**Assignment:**
The whole listing below needs to be duplicated exactly, pictures aside.

**Provided information:**
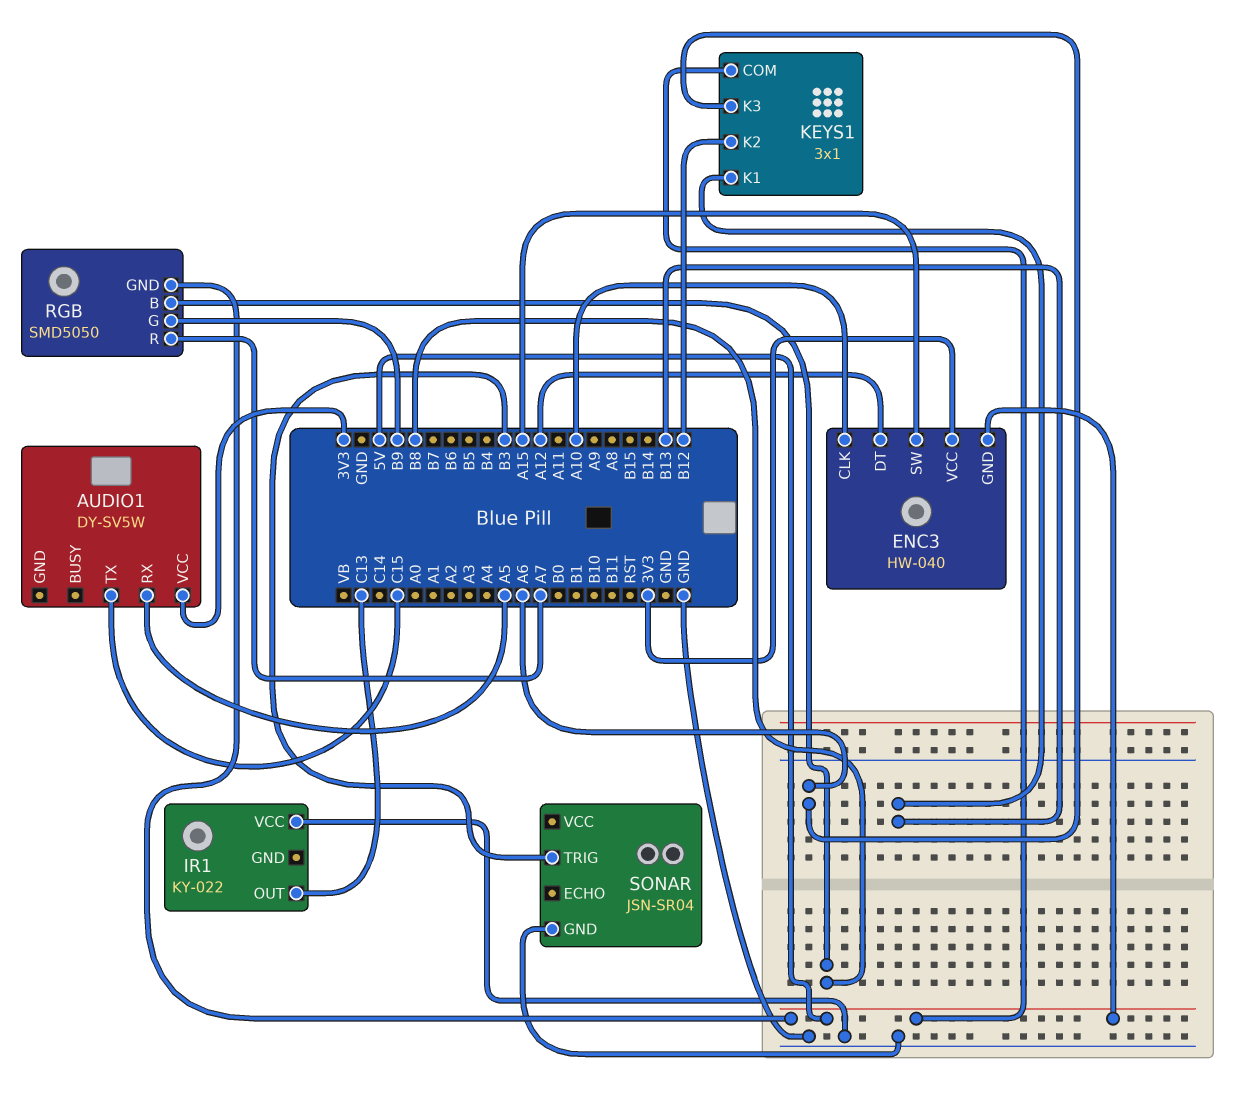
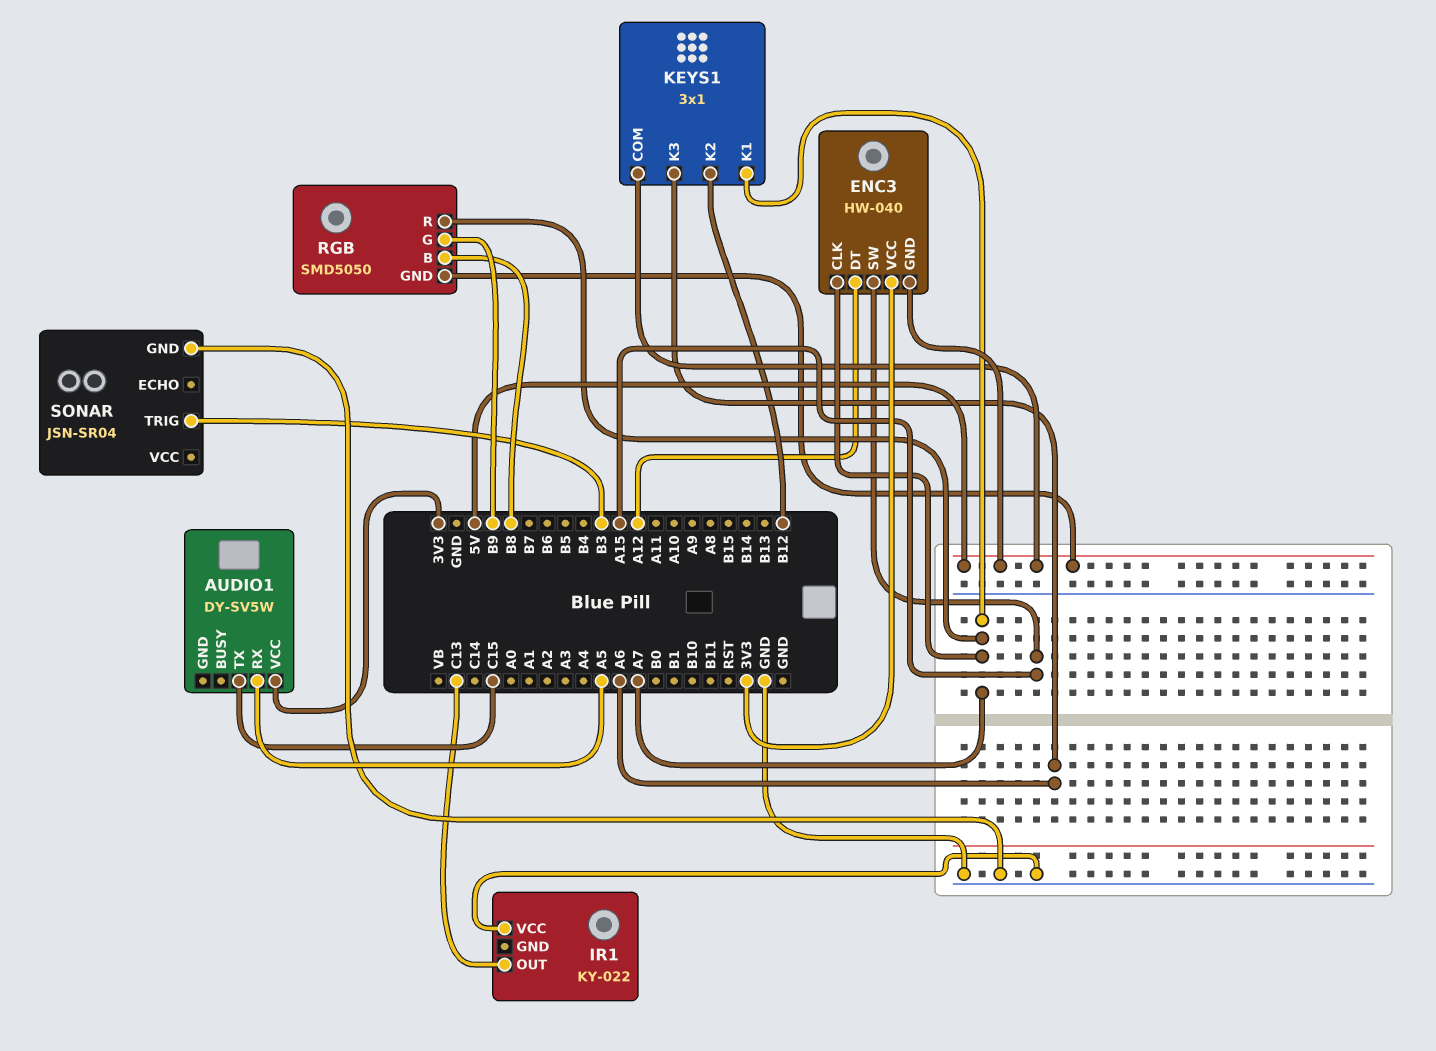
ENC3 pin CLK: A10 -> A7
KEYS1 pin K1: B13 -> A7

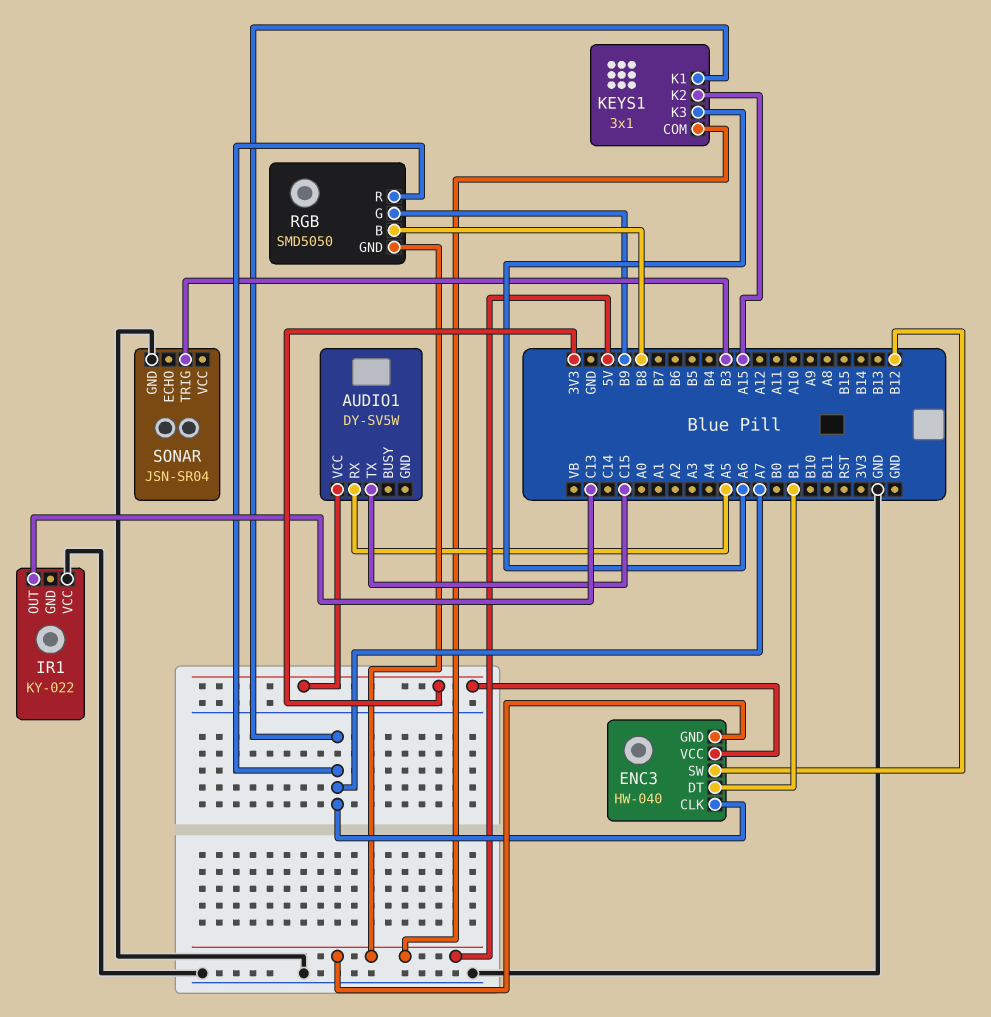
ENC3 pin DT: A12 -> B1
ENC3 pin SW: A15 -> B12
KEYS1 pin K2: B12 -> A15

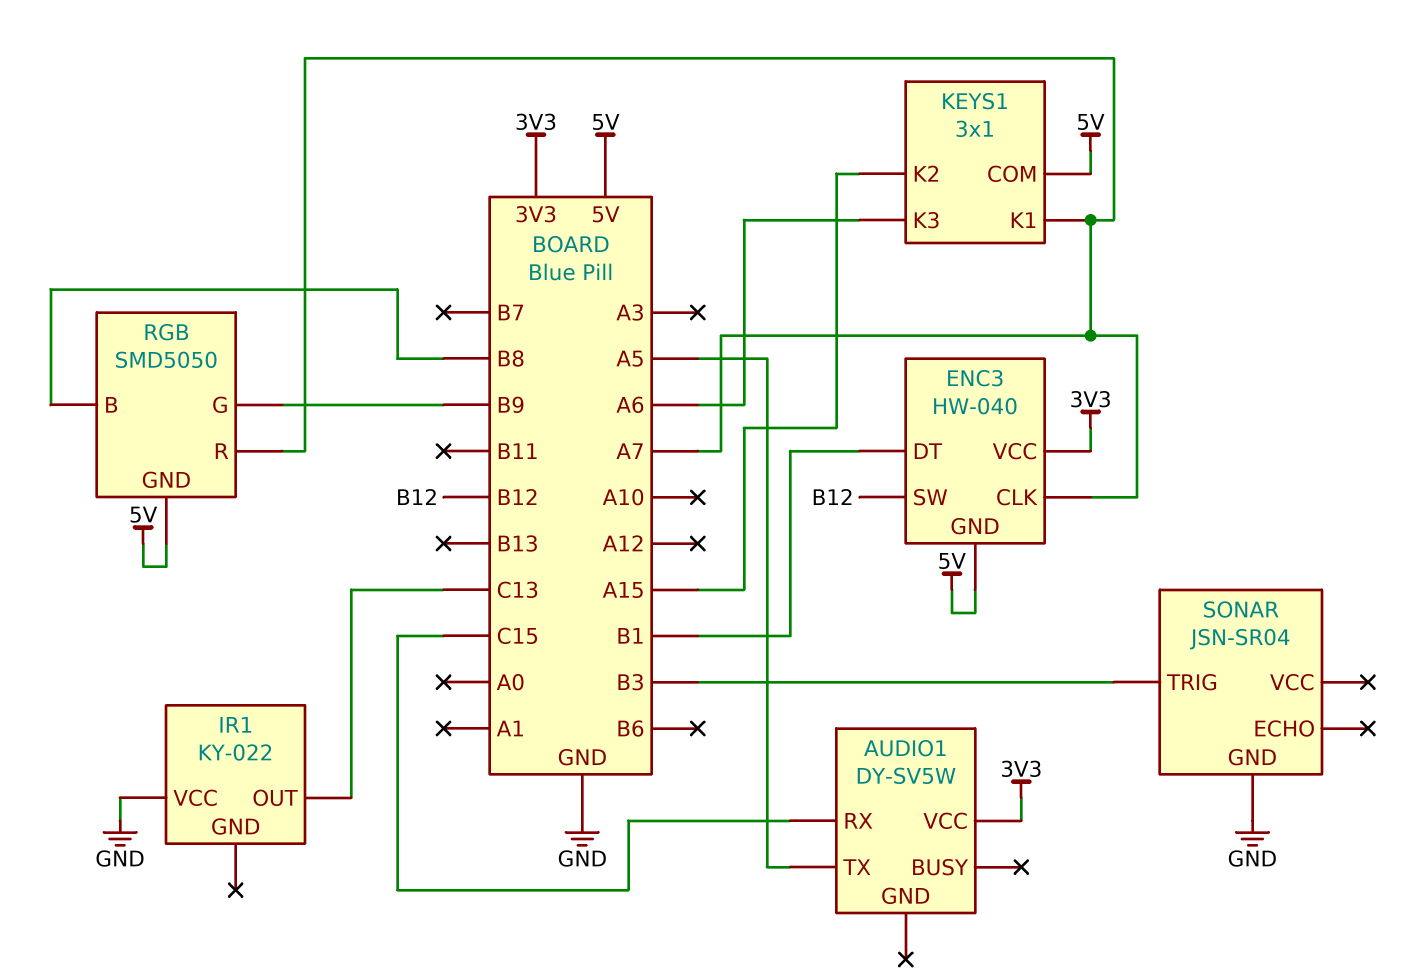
AUDIO1 pin RX: A5 -> C15
AUDIO1 pin TX: C15 -> A5

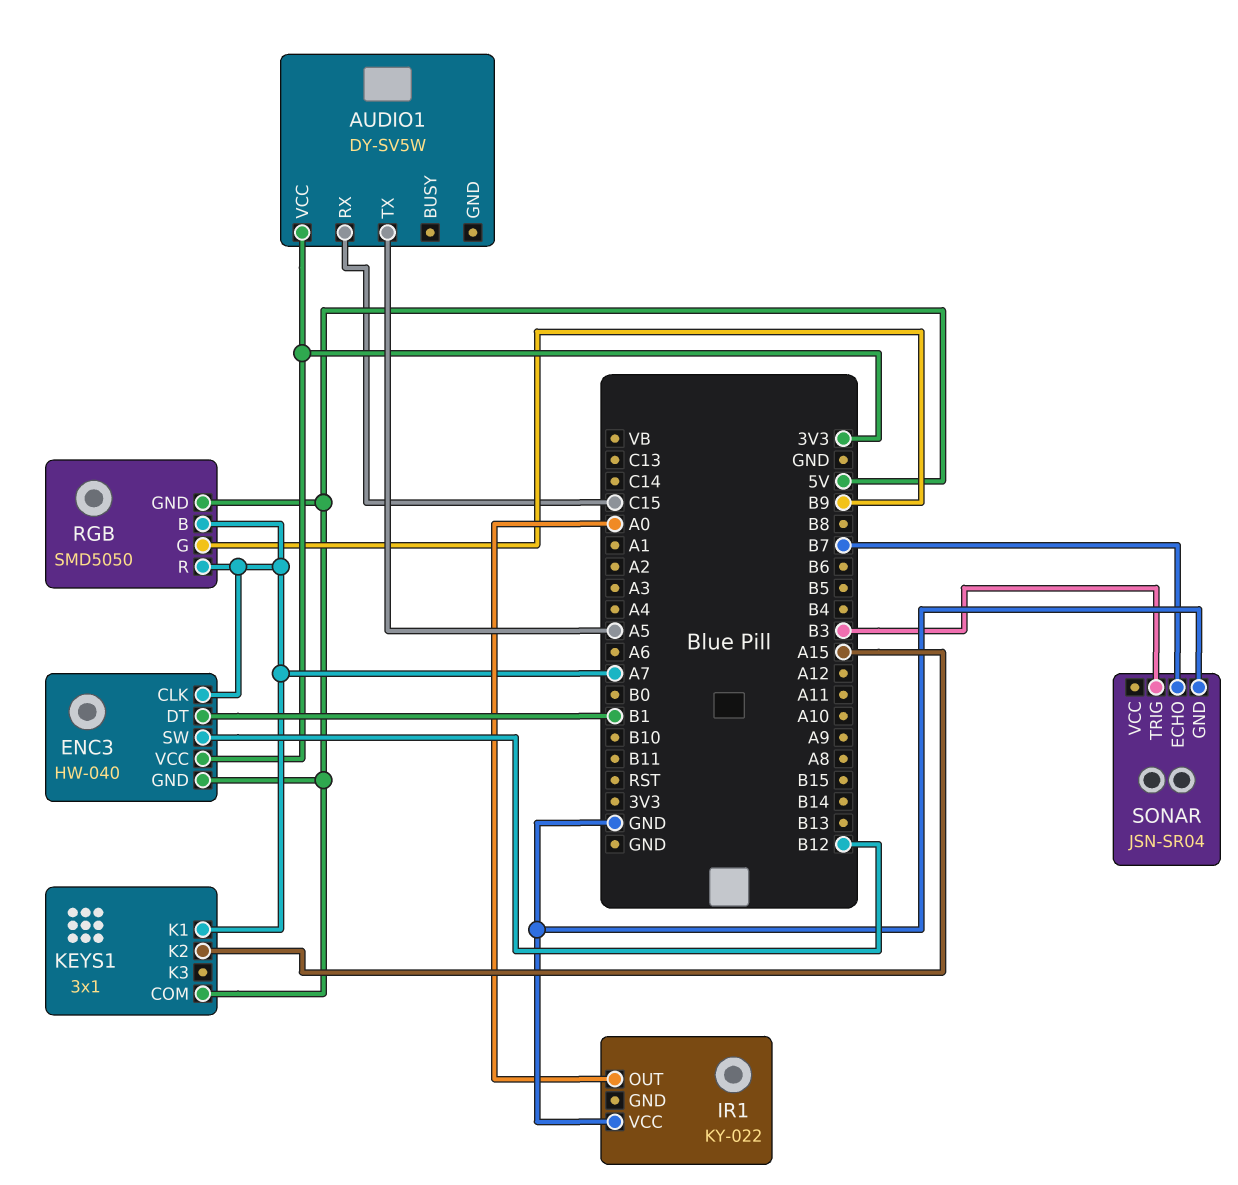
IR1 pin OUT: C13 -> A0
KEYS1 pin K3: A6 -> none
RGB pin B: B8 -> A7
SONAR pin ECHO: none -> B7

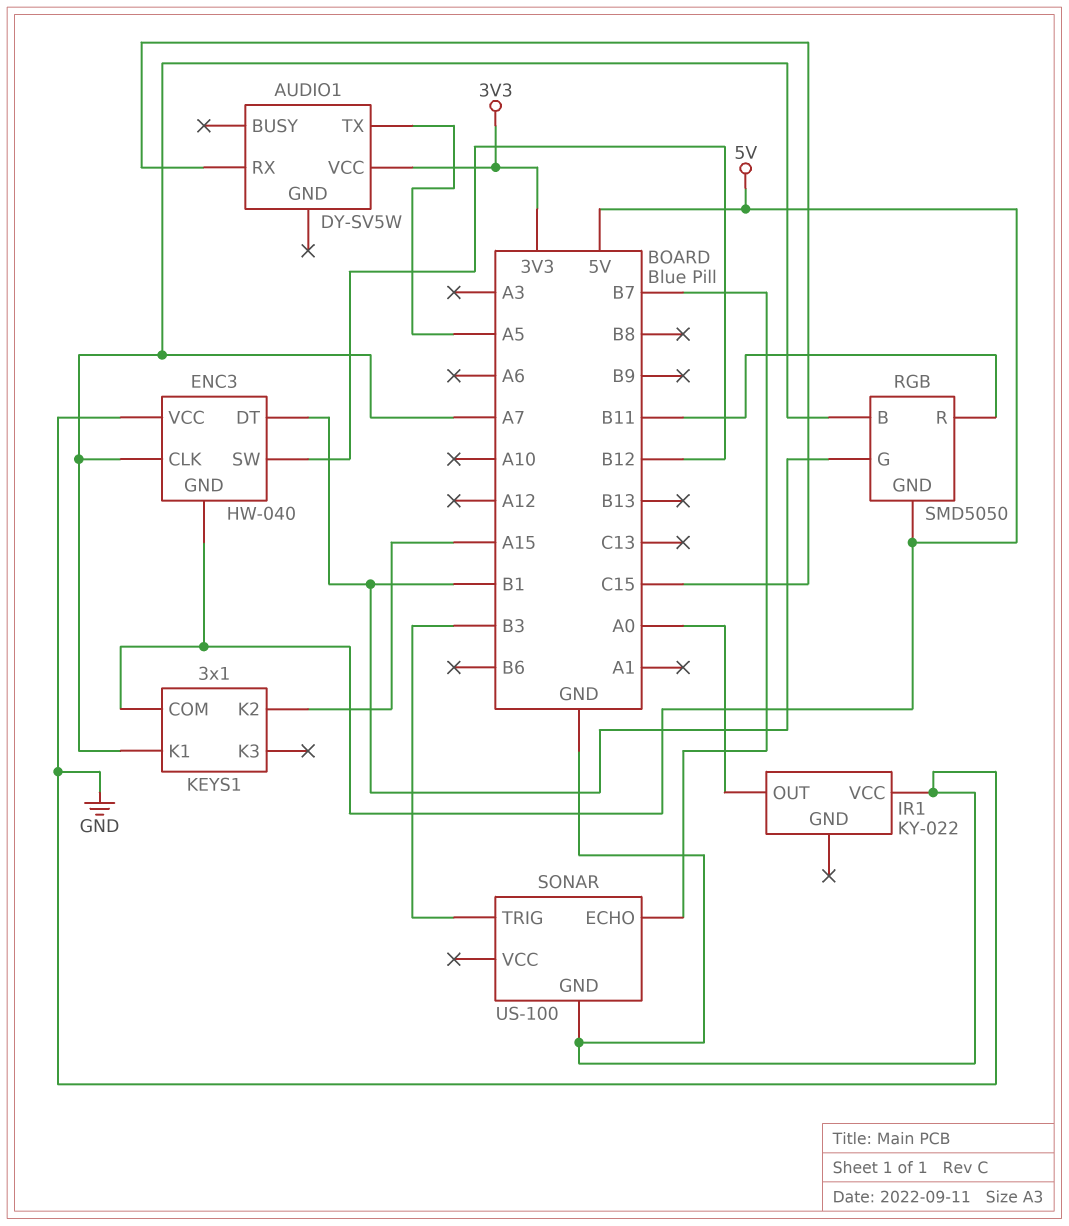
ENC3 pin VCC: 3V3 -> GND
RGB pin G: B9 -> B1
RGB pin R: A7 -> B11
SONAR: JSN-SR04 -> US-100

**Final answer:**
ENC3 pin CLK: A10 -> A7
KEYS1 pin K1: B13 -> A7

ENC3 pin DT: A12 -> B1
ENC3 pin SW: A15 -> B12
KEYS1 pin K2: B12 -> A15

AUDIO1 pin RX: A5 -> C15
AUDIO1 pin TX: C15 -> A5

IR1 pin OUT: C13 -> A0
KEYS1 pin K3: A6 -> none
RGB pin B: B8 -> A7
SONAR pin ECHO: none -> B7

ENC3 pin VCC: 3V3 -> GND
RGB pin G: B9 -> B1
RGB pin R: A7 -> B11
SONAR: JSN-SR04 -> US-100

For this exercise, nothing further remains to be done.